_Task item_
Take the entries below and reproduce exactly the portion that begins at the line containing "yellow cross: (58, 22) -> (82, 35), moved" and ends at the line containing "pink triangle: (162, 138)", keeping both ends, dropping pictures, and adding nothing else.
-------- Supplied records --------
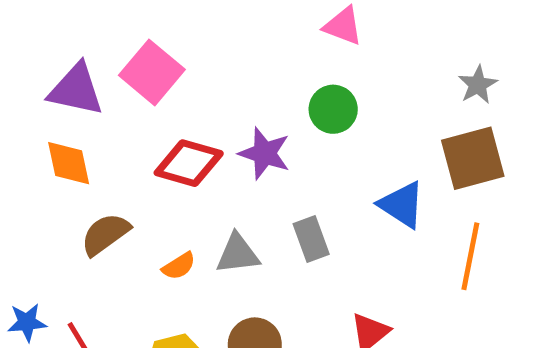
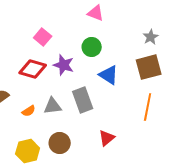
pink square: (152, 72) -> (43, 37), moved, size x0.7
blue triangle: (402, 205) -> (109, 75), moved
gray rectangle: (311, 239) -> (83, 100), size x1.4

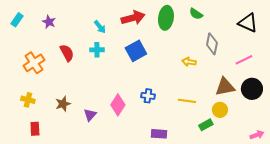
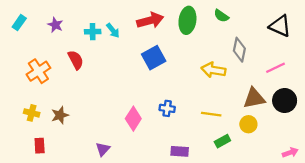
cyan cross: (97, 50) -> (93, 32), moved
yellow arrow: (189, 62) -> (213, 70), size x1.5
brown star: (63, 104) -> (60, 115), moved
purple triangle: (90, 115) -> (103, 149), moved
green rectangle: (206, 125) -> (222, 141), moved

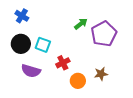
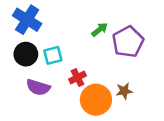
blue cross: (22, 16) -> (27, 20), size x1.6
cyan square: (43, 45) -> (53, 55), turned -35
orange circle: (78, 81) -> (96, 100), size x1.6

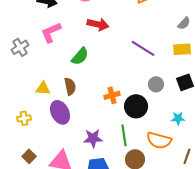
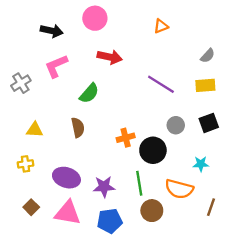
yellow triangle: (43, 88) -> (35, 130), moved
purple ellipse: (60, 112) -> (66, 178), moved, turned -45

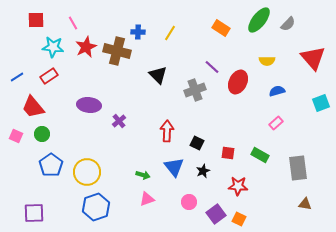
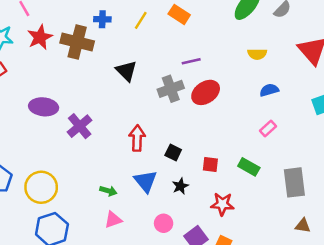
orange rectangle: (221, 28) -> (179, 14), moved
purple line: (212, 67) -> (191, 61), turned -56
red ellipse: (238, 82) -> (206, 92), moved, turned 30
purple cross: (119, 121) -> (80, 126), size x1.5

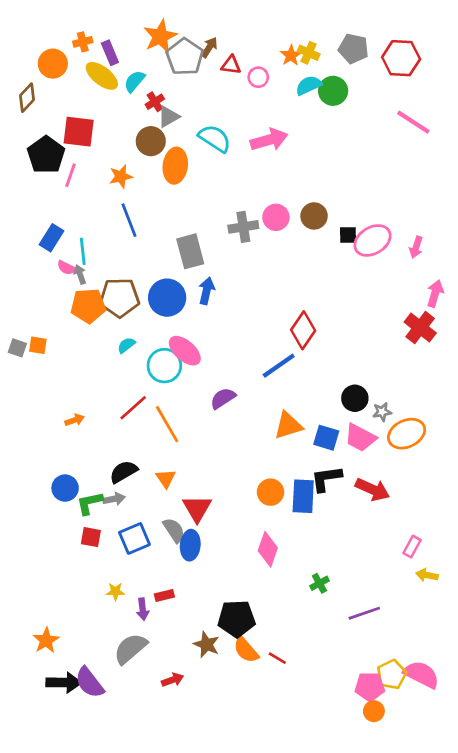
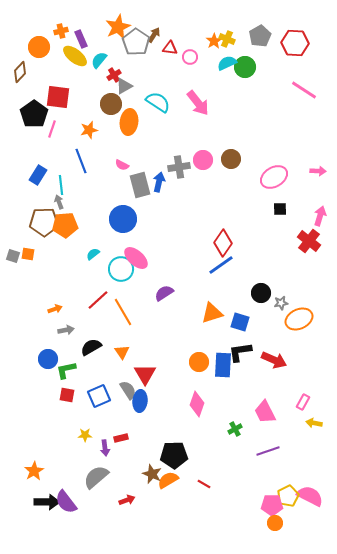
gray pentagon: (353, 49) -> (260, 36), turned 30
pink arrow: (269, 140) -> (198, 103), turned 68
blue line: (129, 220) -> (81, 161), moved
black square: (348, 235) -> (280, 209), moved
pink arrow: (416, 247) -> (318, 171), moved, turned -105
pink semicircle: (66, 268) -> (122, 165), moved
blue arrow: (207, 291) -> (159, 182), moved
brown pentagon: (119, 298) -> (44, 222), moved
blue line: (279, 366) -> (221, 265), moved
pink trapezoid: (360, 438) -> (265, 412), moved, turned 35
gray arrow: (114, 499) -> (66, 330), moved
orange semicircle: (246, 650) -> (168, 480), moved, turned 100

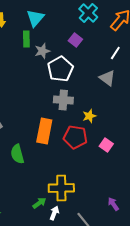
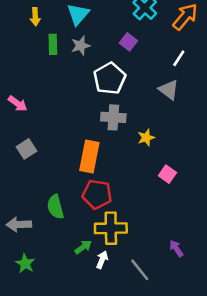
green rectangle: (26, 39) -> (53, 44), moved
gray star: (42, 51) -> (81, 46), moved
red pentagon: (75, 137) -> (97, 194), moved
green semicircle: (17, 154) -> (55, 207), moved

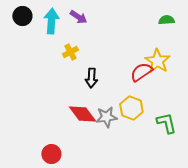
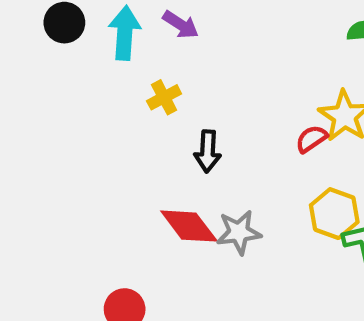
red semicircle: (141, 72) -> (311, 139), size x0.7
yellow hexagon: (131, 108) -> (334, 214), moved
--------
-------- Supplied records --------
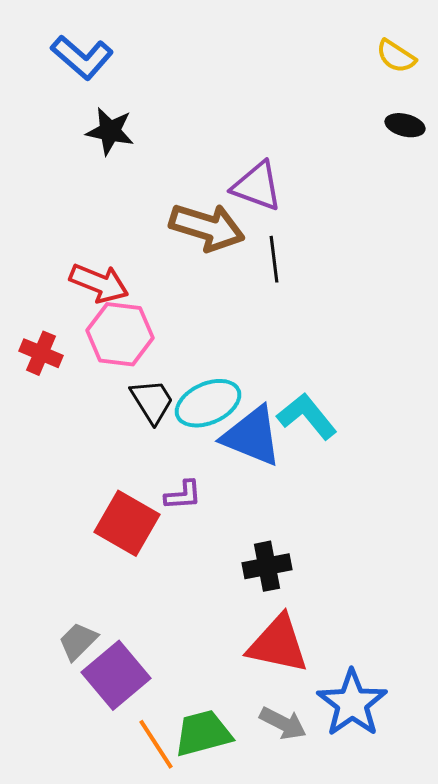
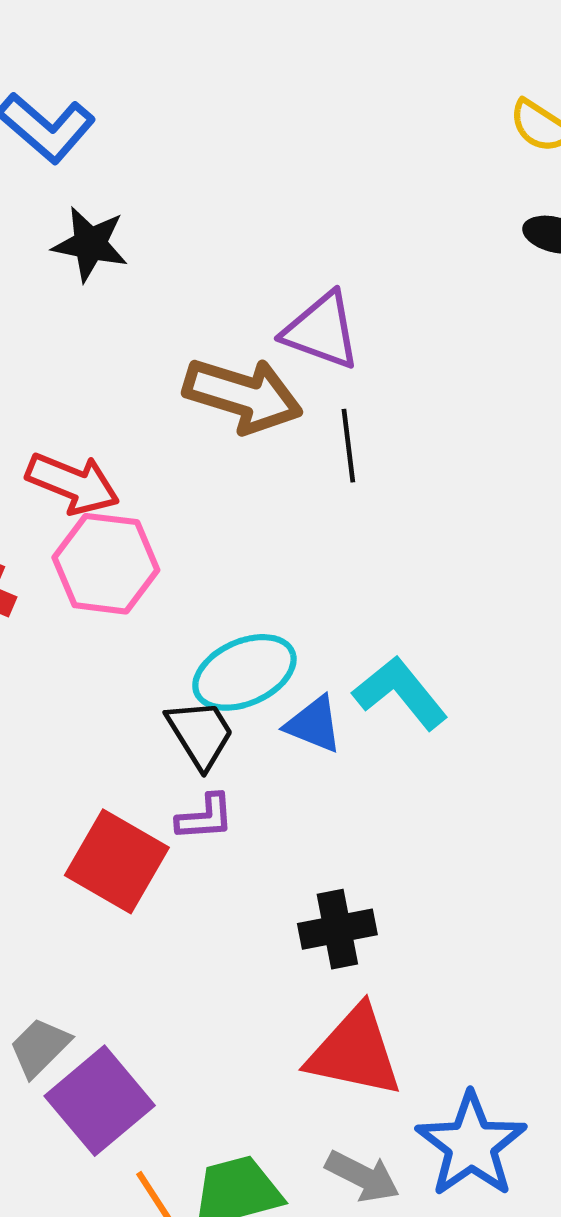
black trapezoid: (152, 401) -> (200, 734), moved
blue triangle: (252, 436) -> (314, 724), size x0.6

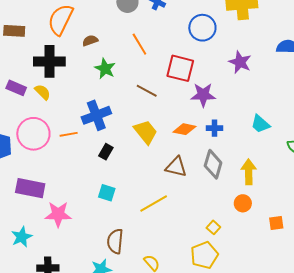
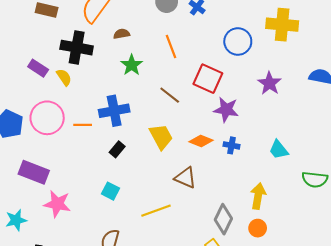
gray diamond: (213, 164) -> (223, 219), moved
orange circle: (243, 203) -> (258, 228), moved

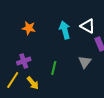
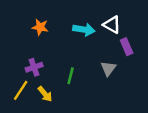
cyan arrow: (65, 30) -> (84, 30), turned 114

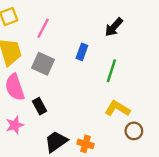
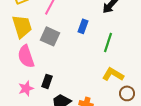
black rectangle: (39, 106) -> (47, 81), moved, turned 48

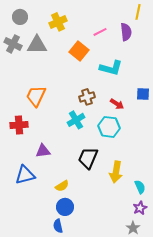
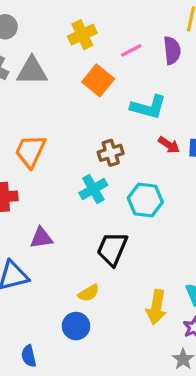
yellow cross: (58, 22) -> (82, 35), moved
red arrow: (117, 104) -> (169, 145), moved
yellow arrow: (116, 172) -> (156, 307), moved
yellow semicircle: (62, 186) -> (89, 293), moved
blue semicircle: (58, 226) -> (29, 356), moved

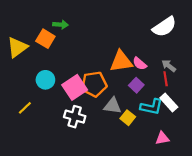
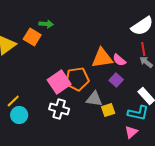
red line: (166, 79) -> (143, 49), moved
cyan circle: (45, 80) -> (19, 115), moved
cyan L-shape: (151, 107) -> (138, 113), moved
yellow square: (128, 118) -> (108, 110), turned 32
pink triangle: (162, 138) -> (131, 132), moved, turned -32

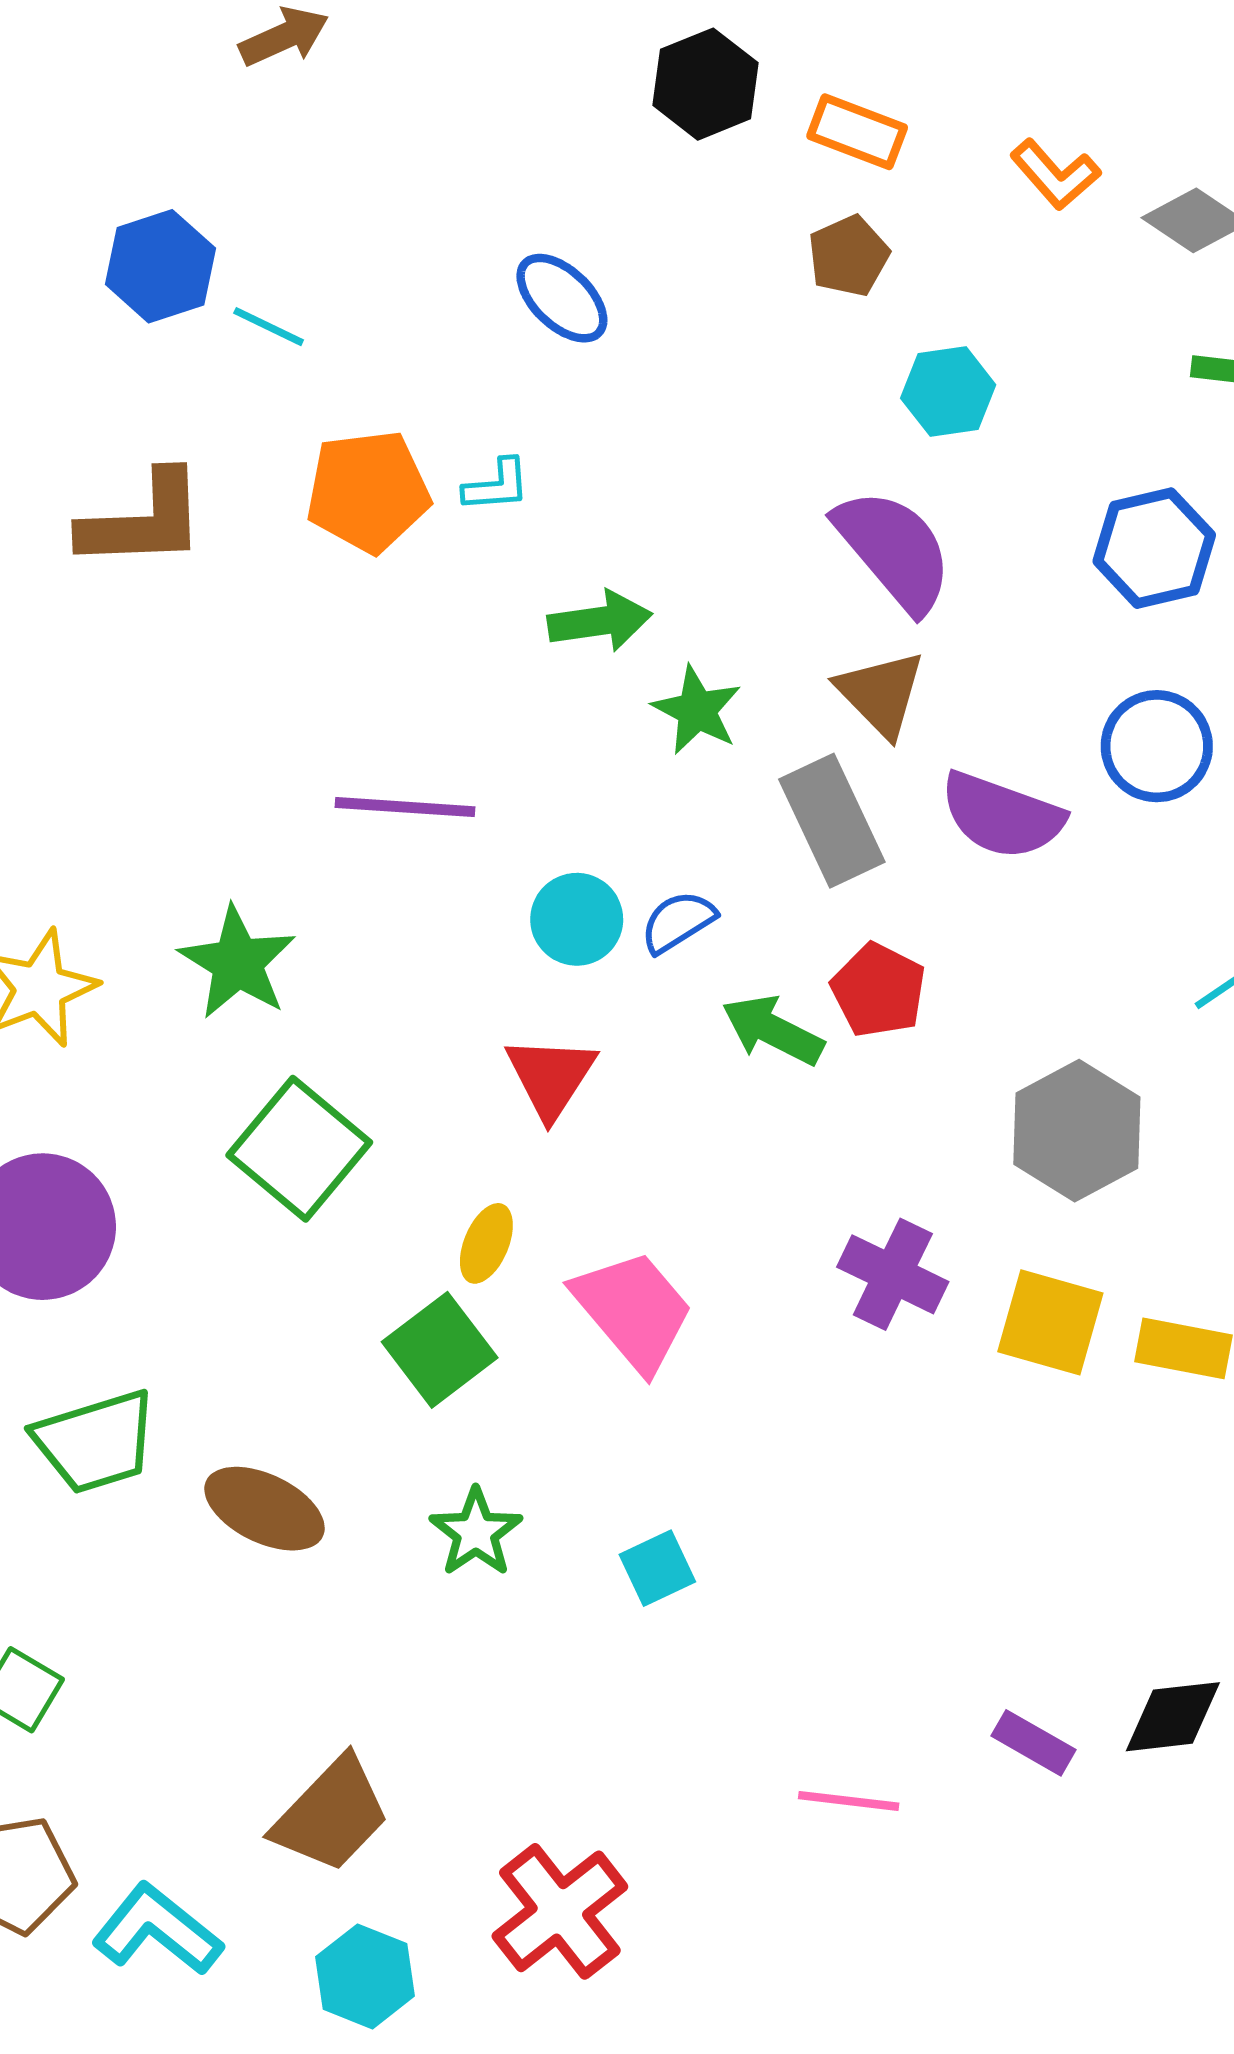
--------
_Task solution_
yellow cross: (58, 22) -> (82, 35), moved
red arrow: (117, 104) -> (169, 145), moved
yellow arrow: (116, 172) -> (156, 307), moved
yellow semicircle: (62, 186) -> (89, 293), moved
blue semicircle: (58, 226) -> (29, 356), moved

red line: (166, 79) -> (143, 49), moved
cyan circle: (45, 80) -> (19, 115), moved
cyan L-shape: (151, 107) -> (138, 113), moved
yellow square: (128, 118) -> (108, 110), turned 32
pink triangle: (162, 138) -> (131, 132), moved, turned -32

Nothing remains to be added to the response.